Lay out every line of the items below as a numbered list, omitting the blank lines.

START GIVEN INFORMATION

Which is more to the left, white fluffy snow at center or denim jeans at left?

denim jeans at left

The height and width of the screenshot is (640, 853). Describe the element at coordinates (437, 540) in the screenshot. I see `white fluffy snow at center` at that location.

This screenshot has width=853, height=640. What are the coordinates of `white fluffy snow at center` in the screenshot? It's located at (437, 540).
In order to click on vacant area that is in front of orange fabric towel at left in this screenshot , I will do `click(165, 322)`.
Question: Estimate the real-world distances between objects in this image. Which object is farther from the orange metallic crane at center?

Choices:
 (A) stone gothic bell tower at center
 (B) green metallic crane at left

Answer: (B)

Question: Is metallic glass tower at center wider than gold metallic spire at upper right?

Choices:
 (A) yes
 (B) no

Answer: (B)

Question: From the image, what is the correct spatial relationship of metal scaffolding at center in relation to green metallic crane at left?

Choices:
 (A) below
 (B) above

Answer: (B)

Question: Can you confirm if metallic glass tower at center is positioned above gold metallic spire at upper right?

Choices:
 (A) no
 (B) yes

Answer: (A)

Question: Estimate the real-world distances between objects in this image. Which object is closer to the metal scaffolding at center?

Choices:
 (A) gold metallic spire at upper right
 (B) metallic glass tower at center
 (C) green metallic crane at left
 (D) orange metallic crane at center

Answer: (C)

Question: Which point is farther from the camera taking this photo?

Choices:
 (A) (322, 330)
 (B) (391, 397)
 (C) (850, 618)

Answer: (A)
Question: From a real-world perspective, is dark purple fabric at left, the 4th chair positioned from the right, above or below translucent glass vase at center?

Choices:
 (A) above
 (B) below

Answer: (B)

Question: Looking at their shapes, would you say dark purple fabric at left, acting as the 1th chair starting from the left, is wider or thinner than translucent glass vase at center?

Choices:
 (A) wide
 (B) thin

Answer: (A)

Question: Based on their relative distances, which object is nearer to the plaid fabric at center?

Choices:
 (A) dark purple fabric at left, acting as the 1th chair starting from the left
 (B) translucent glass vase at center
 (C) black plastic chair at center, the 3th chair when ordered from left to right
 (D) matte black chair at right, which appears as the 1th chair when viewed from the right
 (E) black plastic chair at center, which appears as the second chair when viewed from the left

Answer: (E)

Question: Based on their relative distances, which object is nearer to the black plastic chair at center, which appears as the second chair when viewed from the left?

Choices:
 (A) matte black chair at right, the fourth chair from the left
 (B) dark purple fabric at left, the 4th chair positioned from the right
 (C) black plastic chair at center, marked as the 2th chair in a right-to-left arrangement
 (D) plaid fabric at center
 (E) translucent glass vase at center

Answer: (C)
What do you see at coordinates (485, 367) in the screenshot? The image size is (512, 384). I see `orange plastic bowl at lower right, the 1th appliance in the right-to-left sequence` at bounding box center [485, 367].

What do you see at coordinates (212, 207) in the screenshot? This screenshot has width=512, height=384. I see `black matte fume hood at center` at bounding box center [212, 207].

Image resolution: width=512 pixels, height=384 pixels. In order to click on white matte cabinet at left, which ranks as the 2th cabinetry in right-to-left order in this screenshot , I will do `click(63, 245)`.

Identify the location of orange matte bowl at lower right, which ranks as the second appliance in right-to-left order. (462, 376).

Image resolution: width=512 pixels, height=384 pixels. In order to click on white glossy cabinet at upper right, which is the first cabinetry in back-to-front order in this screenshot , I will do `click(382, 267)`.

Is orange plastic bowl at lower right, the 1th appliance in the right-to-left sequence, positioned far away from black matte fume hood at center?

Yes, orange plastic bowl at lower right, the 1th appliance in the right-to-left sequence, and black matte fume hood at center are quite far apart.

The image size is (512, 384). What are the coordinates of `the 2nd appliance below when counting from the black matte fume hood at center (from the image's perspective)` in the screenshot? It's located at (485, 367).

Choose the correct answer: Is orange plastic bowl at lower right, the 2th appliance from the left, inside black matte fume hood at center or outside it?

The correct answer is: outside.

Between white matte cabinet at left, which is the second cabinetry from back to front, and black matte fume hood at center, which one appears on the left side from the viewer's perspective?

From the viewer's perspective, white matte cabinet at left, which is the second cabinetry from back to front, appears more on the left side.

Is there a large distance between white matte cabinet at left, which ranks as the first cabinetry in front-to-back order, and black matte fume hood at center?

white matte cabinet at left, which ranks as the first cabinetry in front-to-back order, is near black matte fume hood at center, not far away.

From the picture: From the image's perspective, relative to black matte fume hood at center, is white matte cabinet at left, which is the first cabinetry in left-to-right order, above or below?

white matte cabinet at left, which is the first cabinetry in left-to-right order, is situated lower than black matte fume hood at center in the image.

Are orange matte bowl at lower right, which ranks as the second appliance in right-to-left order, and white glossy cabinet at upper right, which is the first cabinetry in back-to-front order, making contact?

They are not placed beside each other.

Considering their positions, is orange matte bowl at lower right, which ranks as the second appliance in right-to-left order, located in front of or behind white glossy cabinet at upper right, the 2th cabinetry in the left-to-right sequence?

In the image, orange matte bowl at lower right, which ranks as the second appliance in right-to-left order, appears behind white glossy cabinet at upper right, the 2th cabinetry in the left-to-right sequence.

END GIVEN INFORMATION

▶ [RESULT BELOW]
1. Which is more to the left, white fluffy snow at center or denim jeans at left?
2. denim jeans at left
3. The height and width of the screenshot is (640, 853). Describe the element at coordinates (437, 540) in the screenshot. I see `white fluffy snow at center` at that location.
4. This screenshot has width=853, height=640. What are the coordinates of `white fluffy snow at center` in the screenshot? It's located at (437, 540).
5. In order to click on vacant area that is in front of orange fabric towel at left in this screenshot , I will do `click(165, 322)`.
6. Question: Estimate the real-world distances between objects in this image. Which object is farther from the orange metallic crane at center?
7. Choices:
8.  (A) stone gothic bell tower at center
9.  (B) green metallic crane at left
10. Answer: (B)
11. Question: Is metallic glass tower at center wider than gold metallic spire at upper right?
12. Choices:
13.  (A) yes
14.  (B) no
15. Answer: (B)
16. Question: From the image, what is the correct spatial relationship of metal scaffolding at center in relation to green metallic crane at left?
17. Choices:
18.  (A) below
19.  (B) above
20. Answer: (B)
21. Question: Can you confirm if metallic glass tower at center is positioned above gold metallic spire at upper right?
22. Choices:
23.  (A) no
24.  (B) yes
25. Answer: (A)
26. Question: Estimate the real-world distances between objects in this image. Which object is closer to the metal scaffolding at center?
27. Choices:
28.  (A) gold metallic spire at upper right
29.  (B) metallic glass tower at center
30.  (C) green metallic crane at left
31.  (D) orange metallic crane at center
32. Answer: (C)
33. Question: Which point is farther from the camera taking this photo?
34. Choices:
35.  (A) (322, 330)
36.  (B) (391, 397)
37.  (C) (850, 618)
38. Answer: (A)
39. Question: From a real-world perspective, is dark purple fabric at left, the 4th chair positioned from the right, above or below translucent glass vase at center?
40. Choices:
41.  (A) above
42.  (B) below
43. Answer: (B)
44. Question: Looking at their shapes, would you say dark purple fabric at left, acting as the 1th chair starting from the left, is wider or thinner than translucent glass vase at center?
45. Choices:
46.  (A) wide
47.  (B) thin
48. Answer: (A)
49. Question: Based on their relative distances, which object is nearer to the plaid fabric at center?
50. Choices:
51.  (A) dark purple fabric at left, acting as the 1th chair starting from the left
52.  (B) translucent glass vase at center
53.  (C) black plastic chair at center, the 3th chair when ordered from left to right
54.  (D) matte black chair at right, which appears as the 1th chair when viewed from the right
55.  (E) black plastic chair at center, which appears as the second chair when viewed from the left
56. Answer: (E)
57. Question: Based on their relative distances, which object is nearer to the black plastic chair at center, which appears as the second chair when viewed from the left?
58. Choices:
59.  (A) matte black chair at right, the fourth chair from the left
60.  (B) dark purple fabric at left, the 4th chair positioned from the right
61.  (C) black plastic chair at center, marked as the 2th chair in a right-to-left arrangement
62.  (D) plaid fabric at center
63.  (E) translucent glass vase at center
64. Answer: (C)
65. What do you see at coordinates (485, 367) in the screenshot? The image size is (512, 384). I see `orange plastic bowl at lower right, the 1th appliance in the right-to-left sequence` at bounding box center [485, 367].
66. What do you see at coordinates (212, 207) in the screenshot? This screenshot has width=512, height=384. I see `black matte fume hood at center` at bounding box center [212, 207].
67. Image resolution: width=512 pixels, height=384 pixels. In order to click on white matte cabinet at left, which ranks as the 2th cabinetry in right-to-left order in this screenshot , I will do `click(63, 245)`.
68. Identify the location of orange matte bowl at lower right, which ranks as the second appliance in right-to-left order. (462, 376).
69. Image resolution: width=512 pixels, height=384 pixels. In order to click on white glossy cabinet at upper right, which is the first cabinetry in back-to-front order in this screenshot , I will do `click(382, 267)`.
70. Is orange plastic bowl at lower right, the 1th appliance in the right-to-left sequence, positioned far away from black matte fume hood at center?
71. Yes, orange plastic bowl at lower right, the 1th appliance in the right-to-left sequence, and black matte fume hood at center are quite far apart.
72. The image size is (512, 384). What are the coordinates of `the 2nd appliance below when counting from the black matte fume hood at center (from the image's perspective)` in the screenshot? It's located at (485, 367).
73. Choose the correct answer: Is orange plastic bowl at lower right, the 2th appliance from the left, inside black matte fume hood at center or outside it?
74. The correct answer is: outside.
75. Between white matte cabinet at left, which is the second cabinetry from back to front, and black matte fume hood at center, which one appears on the left side from the viewer's perspective?
76. From the viewer's perspective, white matte cabinet at left, which is the second cabinetry from back to front, appears more on the left side.
77. Is there a large distance between white matte cabinet at left, which ranks as the first cabinetry in front-to-back order, and black matte fume hood at center?
78. white matte cabinet at left, which ranks as the first cabinetry in front-to-back order, is near black matte fume hood at center, not far away.
79. From the picture: From the image's perspective, relative to black matte fume hood at center, is white matte cabinet at left, which is the first cabinetry in left-to-right order, above or below?
80. white matte cabinet at left, which is the first cabinetry in left-to-right order, is situated lower than black matte fume hood at center in the image.
81. Are orange matte bowl at lower right, which ranks as the second appliance in right-to-left order, and white glossy cabinet at upper right, which is the first cabinetry in back-to-front order, making contact?
82. They are not placed beside each other.
83. Considering their positions, is orange matte bowl at lower right, which ranks as the second appliance in right-to-left order, located in front of or behind white glossy cabinet at upper right, the 2th cabinetry in the left-to-right sequence?
84. In the image, orange matte bowl at lower right, which ranks as the second appliance in right-to-left order, appears behind white glossy cabinet at upper right, the 2th cabinetry in the left-to-right sequence.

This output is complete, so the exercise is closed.